:: What to produce ::
Find every line in the rows below that contains the string "grace" and copy each of those lines. Case counts, so only matches with the same capitalization qualify.

:: Supplied material ::
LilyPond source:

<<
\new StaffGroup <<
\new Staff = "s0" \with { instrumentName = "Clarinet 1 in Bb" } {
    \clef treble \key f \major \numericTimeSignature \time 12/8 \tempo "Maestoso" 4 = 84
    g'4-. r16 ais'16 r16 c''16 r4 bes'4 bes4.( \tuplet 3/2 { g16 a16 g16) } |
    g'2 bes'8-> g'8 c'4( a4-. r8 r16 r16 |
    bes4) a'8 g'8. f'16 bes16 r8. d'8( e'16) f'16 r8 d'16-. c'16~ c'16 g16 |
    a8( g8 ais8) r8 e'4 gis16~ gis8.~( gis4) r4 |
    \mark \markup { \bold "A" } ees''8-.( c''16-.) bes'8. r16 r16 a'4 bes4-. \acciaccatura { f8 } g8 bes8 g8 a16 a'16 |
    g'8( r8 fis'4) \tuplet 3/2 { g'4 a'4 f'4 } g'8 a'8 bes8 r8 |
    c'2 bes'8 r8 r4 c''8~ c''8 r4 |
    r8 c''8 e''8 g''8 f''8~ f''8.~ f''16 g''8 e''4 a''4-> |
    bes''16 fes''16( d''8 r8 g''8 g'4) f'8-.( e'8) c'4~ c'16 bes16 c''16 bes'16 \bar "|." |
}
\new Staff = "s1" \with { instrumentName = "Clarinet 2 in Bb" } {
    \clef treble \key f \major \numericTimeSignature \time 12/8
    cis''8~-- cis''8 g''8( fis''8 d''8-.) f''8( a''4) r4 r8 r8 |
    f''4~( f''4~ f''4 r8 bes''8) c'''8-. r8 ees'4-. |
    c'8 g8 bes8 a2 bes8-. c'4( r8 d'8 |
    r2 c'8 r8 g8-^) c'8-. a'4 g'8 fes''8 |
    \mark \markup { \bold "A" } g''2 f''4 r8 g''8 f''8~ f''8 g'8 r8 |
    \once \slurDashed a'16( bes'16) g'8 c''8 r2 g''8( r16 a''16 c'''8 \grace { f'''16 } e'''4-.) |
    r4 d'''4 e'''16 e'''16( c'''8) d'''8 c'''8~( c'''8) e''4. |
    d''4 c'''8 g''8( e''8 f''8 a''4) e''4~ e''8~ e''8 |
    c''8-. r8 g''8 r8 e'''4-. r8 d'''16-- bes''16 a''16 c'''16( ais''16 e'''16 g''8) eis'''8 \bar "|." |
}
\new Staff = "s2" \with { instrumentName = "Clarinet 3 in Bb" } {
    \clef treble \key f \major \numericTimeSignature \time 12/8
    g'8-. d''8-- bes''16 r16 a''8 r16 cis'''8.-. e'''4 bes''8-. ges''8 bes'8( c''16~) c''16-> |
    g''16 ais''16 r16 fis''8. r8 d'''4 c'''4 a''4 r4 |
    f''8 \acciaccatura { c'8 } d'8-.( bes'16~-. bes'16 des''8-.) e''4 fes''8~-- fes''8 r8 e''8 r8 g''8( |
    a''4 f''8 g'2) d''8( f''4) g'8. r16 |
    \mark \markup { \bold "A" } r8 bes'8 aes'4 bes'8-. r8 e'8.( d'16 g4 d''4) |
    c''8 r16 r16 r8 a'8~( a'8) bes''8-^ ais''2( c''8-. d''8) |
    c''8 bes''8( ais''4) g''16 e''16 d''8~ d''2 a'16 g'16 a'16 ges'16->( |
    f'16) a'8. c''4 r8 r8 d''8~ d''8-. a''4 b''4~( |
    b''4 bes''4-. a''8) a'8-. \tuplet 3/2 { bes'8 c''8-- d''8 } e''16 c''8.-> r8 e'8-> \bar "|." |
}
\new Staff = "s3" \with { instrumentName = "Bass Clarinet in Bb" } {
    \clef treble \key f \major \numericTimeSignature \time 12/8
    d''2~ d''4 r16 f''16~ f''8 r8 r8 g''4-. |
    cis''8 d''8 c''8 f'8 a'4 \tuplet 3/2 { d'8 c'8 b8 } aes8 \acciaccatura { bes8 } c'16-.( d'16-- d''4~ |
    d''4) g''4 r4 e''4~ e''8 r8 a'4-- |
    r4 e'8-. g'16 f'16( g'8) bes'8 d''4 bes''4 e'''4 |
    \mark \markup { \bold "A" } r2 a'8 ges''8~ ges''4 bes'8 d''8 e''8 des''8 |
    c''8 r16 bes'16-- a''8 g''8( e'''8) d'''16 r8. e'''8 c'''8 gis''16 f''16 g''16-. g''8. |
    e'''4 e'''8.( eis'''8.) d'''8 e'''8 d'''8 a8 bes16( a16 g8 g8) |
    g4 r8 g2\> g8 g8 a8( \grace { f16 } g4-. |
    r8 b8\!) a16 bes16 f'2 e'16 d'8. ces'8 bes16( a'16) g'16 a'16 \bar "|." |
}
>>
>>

:: Exercise output ::
    \once \slurDashed a'16( bes'16) g'8 c''8 r2 g''8( r16 a''16 c'''8 \grace { f'''16 } e'''4-.) |
    g4 r8 g2\> g8 g8 a8( \grace { f16 } g4-. |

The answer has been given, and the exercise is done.